Work to complete:
Of all the lines in the entries, how many carry the word "shoe"? The reply is that number and no more.
### Input data
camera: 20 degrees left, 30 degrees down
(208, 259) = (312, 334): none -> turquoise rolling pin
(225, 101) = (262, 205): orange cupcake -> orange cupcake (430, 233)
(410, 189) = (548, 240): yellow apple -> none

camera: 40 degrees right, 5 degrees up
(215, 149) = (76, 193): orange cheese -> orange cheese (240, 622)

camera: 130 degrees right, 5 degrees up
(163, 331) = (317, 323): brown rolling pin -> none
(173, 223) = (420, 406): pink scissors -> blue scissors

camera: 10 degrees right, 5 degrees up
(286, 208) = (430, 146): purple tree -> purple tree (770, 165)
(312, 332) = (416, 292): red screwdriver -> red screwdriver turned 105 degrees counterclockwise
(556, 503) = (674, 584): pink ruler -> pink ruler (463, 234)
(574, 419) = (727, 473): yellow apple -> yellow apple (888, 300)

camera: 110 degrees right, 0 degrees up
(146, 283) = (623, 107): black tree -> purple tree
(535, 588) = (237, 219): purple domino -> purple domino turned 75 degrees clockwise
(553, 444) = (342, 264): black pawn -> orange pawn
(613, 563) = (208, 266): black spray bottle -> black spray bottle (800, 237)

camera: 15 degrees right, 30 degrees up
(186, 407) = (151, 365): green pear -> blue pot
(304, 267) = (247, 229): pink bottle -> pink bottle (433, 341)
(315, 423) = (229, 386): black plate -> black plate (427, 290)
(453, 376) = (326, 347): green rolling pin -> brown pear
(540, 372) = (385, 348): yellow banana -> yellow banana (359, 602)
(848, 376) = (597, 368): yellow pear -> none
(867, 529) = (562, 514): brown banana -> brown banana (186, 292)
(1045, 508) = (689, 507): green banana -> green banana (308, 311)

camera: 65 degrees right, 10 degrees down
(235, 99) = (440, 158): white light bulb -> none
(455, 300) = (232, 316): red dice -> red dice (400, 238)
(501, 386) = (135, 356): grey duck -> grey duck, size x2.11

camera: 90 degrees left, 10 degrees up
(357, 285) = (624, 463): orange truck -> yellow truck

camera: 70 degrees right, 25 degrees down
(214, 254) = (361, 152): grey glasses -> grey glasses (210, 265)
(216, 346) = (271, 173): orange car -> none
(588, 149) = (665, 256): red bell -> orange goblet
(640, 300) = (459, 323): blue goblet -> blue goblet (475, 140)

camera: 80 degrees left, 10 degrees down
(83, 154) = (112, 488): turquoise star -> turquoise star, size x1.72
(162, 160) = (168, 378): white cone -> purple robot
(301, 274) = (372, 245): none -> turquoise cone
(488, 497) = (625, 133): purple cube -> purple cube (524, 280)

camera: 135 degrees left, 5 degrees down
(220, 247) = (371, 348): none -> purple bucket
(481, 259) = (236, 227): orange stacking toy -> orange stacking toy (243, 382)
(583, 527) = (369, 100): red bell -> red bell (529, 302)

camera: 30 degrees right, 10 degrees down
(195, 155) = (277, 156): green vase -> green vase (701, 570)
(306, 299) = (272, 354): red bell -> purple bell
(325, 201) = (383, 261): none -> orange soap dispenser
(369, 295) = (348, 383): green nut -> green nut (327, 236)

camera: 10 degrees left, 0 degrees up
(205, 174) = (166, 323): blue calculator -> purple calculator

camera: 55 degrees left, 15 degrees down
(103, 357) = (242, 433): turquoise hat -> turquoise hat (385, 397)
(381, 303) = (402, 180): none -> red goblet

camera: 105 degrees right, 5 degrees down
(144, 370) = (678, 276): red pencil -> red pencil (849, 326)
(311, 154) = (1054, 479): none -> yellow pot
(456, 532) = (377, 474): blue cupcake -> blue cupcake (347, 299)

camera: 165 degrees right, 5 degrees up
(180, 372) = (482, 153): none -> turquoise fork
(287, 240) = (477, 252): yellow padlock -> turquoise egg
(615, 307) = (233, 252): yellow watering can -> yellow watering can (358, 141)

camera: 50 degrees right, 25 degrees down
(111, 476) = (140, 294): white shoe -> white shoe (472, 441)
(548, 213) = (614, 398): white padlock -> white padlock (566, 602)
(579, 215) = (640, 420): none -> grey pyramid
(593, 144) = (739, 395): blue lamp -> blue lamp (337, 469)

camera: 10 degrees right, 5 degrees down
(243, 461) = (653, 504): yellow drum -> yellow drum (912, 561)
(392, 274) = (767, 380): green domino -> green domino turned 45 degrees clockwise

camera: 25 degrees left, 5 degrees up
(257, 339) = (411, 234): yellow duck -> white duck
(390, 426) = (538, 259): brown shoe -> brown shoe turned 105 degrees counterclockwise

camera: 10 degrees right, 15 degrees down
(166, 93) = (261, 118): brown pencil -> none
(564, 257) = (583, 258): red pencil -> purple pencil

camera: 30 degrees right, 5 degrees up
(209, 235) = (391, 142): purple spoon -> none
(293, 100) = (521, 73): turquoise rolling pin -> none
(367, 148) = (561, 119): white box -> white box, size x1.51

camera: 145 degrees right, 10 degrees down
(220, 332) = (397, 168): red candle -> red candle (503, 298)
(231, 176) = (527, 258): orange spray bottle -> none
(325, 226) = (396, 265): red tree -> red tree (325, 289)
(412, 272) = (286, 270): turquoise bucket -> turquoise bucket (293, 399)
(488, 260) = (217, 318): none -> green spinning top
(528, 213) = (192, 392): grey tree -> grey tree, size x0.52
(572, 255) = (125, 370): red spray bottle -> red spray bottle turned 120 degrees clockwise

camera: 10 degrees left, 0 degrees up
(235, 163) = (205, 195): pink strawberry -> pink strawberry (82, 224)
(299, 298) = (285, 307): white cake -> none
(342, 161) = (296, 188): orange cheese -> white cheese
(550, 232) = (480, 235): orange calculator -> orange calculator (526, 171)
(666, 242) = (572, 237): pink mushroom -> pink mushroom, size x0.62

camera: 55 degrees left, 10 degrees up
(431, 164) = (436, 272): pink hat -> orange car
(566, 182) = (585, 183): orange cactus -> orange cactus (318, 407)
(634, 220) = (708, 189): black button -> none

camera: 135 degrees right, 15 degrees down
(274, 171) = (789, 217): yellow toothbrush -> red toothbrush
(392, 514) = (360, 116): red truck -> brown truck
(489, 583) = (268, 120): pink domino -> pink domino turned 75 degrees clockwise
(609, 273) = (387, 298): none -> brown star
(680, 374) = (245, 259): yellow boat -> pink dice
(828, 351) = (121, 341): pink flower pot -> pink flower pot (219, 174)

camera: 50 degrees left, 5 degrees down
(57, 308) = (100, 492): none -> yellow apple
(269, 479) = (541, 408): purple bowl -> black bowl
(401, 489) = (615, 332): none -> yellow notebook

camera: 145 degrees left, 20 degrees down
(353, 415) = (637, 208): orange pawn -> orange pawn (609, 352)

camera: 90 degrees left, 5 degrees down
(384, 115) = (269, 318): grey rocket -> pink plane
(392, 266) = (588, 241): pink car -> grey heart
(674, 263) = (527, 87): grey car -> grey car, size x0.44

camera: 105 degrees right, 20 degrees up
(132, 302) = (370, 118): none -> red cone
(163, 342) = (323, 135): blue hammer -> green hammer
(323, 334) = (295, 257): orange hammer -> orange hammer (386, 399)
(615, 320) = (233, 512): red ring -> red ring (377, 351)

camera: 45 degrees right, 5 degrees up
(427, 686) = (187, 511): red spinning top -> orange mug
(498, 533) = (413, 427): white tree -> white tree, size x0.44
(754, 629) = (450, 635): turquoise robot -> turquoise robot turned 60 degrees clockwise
######
Your solution:
2